= Before-and-after object lists =
# # # #

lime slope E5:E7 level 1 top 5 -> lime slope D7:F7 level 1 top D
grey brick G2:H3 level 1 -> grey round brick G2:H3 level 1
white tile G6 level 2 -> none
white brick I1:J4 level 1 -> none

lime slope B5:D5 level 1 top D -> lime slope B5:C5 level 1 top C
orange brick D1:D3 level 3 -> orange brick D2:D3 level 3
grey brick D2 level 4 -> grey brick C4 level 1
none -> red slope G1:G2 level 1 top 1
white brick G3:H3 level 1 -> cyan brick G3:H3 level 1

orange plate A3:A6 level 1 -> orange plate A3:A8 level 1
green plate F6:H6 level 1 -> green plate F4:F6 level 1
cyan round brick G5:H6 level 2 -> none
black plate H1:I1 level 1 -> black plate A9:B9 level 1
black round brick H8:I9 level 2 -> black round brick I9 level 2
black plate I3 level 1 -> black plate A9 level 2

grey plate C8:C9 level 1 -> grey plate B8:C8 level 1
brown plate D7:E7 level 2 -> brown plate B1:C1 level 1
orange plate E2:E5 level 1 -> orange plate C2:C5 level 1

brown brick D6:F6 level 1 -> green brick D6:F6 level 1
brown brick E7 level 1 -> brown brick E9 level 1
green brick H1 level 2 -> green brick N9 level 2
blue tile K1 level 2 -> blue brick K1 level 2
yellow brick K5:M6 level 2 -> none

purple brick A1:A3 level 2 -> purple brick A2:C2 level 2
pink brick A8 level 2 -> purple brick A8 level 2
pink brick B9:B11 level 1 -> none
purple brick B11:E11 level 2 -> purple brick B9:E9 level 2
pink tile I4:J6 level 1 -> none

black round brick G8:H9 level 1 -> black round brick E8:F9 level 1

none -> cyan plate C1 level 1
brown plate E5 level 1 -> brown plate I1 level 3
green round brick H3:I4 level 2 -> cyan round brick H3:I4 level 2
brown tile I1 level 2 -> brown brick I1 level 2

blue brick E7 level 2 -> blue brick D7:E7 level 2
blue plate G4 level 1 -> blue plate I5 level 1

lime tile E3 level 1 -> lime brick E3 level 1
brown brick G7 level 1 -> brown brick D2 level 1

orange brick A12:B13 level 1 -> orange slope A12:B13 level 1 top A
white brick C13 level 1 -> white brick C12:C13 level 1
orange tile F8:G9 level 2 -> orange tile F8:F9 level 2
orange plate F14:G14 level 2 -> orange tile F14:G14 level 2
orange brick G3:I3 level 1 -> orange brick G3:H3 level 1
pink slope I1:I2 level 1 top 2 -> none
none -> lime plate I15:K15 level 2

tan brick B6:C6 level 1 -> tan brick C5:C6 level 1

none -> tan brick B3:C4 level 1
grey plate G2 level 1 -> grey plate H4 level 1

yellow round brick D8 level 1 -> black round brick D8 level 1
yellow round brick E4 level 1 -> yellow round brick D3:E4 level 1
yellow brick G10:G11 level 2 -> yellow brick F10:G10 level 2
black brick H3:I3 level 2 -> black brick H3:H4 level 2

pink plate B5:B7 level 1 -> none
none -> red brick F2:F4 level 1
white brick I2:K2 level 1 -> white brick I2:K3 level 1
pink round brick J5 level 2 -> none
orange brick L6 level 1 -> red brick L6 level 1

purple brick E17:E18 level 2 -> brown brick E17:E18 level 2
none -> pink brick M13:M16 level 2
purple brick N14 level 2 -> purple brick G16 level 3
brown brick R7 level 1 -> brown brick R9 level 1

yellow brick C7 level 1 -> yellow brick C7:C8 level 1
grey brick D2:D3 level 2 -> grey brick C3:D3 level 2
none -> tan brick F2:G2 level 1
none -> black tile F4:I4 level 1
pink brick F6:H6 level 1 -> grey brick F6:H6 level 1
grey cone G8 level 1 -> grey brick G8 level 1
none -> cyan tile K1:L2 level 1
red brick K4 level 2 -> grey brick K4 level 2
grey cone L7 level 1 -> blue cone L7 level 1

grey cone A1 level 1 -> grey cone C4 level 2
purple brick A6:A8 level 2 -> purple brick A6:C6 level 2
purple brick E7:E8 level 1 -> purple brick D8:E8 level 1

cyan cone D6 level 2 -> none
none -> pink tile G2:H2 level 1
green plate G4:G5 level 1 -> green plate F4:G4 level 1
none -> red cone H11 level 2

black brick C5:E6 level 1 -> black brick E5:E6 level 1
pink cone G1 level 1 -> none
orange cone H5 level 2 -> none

# # # #

= Your assignment =
Copy every entry above word for word.

= Exercise result =
lime slope E5:E7 level 1 top 5 -> lime slope D7:F7 level 1 top D
grey brick G2:H3 level 1 -> grey round brick G2:H3 level 1
white tile G6 level 2 -> none
white brick I1:J4 level 1 -> none

lime slope B5:D5 level 1 top D -> lime slope B5:C5 level 1 top C
orange brick D1:D3 level 3 -> orange brick D2:D3 level 3
grey brick D2 level 4 -> grey brick C4 level 1
none -> red slope G1:G2 level 1 top 1
white brick G3:H3 level 1 -> cyan brick G3:H3 level 1

orange plate A3:A6 level 1 -> orange plate A3:A8 level 1
green plate F6:H6 level 1 -> green plate F4:F6 level 1
cyan round brick G5:H6 level 2 -> none
black plate H1:I1 level 1 -> black plate A9:B9 level 1
black round brick H8:I9 level 2 -> black round brick I9 level 2
black plate I3 level 1 -> black plate A9 level 2

grey plate C8:C9 level 1 -> grey plate B8:C8 level 1
brown plate D7:E7 level 2 -> brown plate B1:C1 level 1
orange plate E2:E5 level 1 -> orange plate C2:C5 level 1

brown brick D6:F6 level 1 -> green brick D6:F6 level 1
brown brick E7 level 1 -> brown brick E9 level 1
green brick H1 level 2 -> green brick N9 level 2
blue tile K1 level 2 -> blue brick K1 level 2
yellow brick K5:M6 level 2 -> none

purple brick A1:A3 level 2 -> purple brick A2:C2 level 2
pink brick A8 level 2 -> purple brick A8 level 2
pink brick B9:B11 level 1 -> none
purple brick B11:E11 level 2 -> purple brick B9:E9 level 2
pink tile I4:J6 level 1 -> none

black round brick G8:H9 level 1 -> black round brick E8:F9 level 1

none -> cyan plate C1 level 1
brown plate E5 level 1 -> brown plate I1 level 3
green round brick H3:I4 level 2 -> cyan round brick H3:I4 level 2
brown tile I1 level 2 -> brown brick I1 level 2

blue brick E7 level 2 -> blue brick D7:E7 level 2
blue plate G4 level 1 -> blue plate I5 level 1

lime tile E3 level 1 -> lime brick E3 level 1
brown brick G7 level 1 -> brown brick D2 level 1

orange brick A12:B13 level 1 -> orange slope A12:B13 level 1 top A
white brick C13 level 1 -> white brick C12:C13 level 1
orange tile F8:G9 level 2 -> orange tile F8:F9 level 2
orange plate F14:G14 level 2 -> orange tile F14:G14 level 2
orange brick G3:I3 level 1 -> orange brick G3:H3 level 1
pink slope I1:I2 level 1 top 2 -> none
none -> lime plate I15:K15 level 2

tan brick B6:C6 level 1 -> tan brick C5:C6 level 1

none -> tan brick B3:C4 level 1
grey plate G2 level 1 -> grey plate H4 level 1

yellow round brick D8 level 1 -> black round brick D8 level 1
yellow round brick E4 level 1 -> yellow round brick D3:E4 level 1
yellow brick G10:G11 level 2 -> yellow brick F10:G10 level 2
black brick H3:I3 level 2 -> black brick H3:H4 level 2

pink plate B5:B7 level 1 -> none
none -> red brick F2:F4 level 1
white brick I2:K2 level 1 -> white brick I2:K3 level 1
pink round brick J5 level 2 -> none
orange brick L6 level 1 -> red brick L6 level 1

purple brick E17:E18 level 2 -> brown brick E17:E18 level 2
none -> pink brick M13:M16 level 2
purple brick N14 level 2 -> purple brick G16 level 3
brown brick R7 level 1 -> brown brick R9 level 1

yellow brick C7 level 1 -> yellow brick C7:C8 level 1
grey brick D2:D3 level 2 -> grey brick C3:D3 level 2
none -> tan brick F2:G2 level 1
none -> black tile F4:I4 level 1
pink brick F6:H6 level 1 -> grey brick F6:H6 level 1
grey cone G8 level 1 -> grey brick G8 level 1
none -> cyan tile K1:L2 level 1
red brick K4 level 2 -> grey brick K4 level 2
grey cone L7 level 1 -> blue cone L7 level 1

grey cone A1 level 1 -> grey cone C4 level 2
purple brick A6:A8 level 2 -> purple brick A6:C6 level 2
purple brick E7:E8 level 1 -> purple brick D8:E8 level 1

cyan cone D6 level 2 -> none
none -> pink tile G2:H2 level 1
green plate G4:G5 level 1 -> green plate F4:G4 level 1
none -> red cone H11 level 2

black brick C5:E6 level 1 -> black brick E5:E6 level 1
pink cone G1 level 1 -> none
orange cone H5 level 2 -> none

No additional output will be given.